Your instructions:
Copy out the listing that follows exactly, dropping every picture.

---------- Dataset excerpt ----------

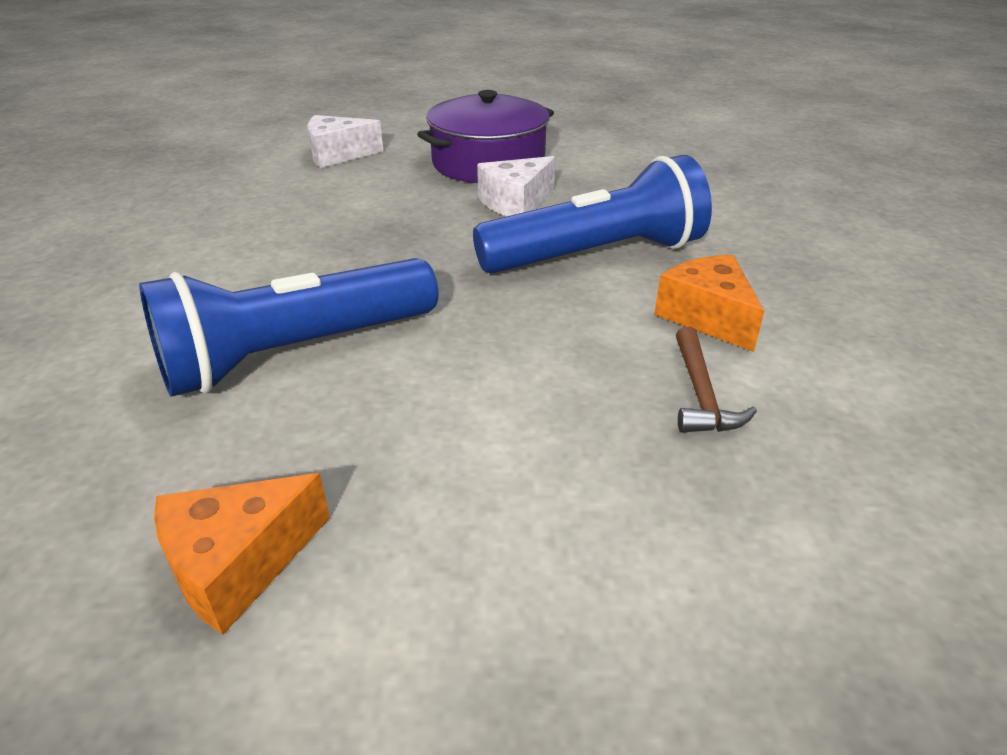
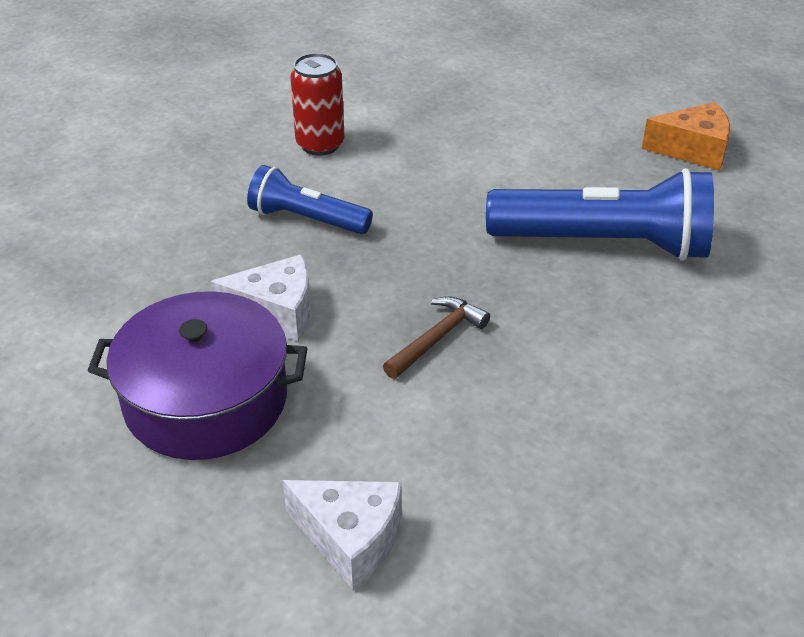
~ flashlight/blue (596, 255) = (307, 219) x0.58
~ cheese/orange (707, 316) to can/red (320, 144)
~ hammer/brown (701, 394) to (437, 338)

----------

Written response:
~ flashlight/blue (596, 255) = (307, 219) x0.58
~ cheese/orange (707, 316) to can/red (320, 144)
~ hammer/brown (701, 394) to (437, 338)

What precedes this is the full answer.